**About this exercise:** For the word "square", determine how many lines of the entries below contain it, and give only that number.

**Records for this task:**
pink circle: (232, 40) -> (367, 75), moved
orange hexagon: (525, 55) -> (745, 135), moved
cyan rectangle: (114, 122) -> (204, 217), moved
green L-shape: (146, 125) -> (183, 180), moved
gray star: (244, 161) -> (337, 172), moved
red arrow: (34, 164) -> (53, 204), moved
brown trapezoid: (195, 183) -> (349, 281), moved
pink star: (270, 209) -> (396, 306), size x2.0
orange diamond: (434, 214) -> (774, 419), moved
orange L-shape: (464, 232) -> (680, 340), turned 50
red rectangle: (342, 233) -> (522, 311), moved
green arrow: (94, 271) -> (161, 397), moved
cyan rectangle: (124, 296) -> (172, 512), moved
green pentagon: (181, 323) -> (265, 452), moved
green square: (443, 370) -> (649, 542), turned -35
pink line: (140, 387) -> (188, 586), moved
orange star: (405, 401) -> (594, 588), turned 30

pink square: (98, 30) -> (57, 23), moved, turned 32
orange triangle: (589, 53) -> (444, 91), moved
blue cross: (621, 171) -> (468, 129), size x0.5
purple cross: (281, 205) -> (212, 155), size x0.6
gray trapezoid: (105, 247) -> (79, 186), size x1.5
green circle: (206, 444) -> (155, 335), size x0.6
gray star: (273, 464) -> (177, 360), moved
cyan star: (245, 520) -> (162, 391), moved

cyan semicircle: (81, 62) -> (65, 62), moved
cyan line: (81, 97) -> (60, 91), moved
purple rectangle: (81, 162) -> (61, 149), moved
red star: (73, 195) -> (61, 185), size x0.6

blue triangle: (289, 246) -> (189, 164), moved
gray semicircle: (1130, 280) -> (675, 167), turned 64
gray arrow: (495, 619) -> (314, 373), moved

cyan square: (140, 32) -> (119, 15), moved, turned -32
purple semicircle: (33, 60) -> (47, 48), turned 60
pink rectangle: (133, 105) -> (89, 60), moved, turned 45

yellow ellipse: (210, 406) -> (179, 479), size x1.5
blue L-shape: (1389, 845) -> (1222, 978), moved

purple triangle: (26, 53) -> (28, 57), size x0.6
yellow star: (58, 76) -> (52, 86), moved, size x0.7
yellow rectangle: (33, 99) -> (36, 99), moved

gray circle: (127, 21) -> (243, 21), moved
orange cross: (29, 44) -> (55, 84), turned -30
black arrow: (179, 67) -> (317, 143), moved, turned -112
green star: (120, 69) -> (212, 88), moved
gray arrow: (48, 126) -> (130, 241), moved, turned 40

**Your response:** 3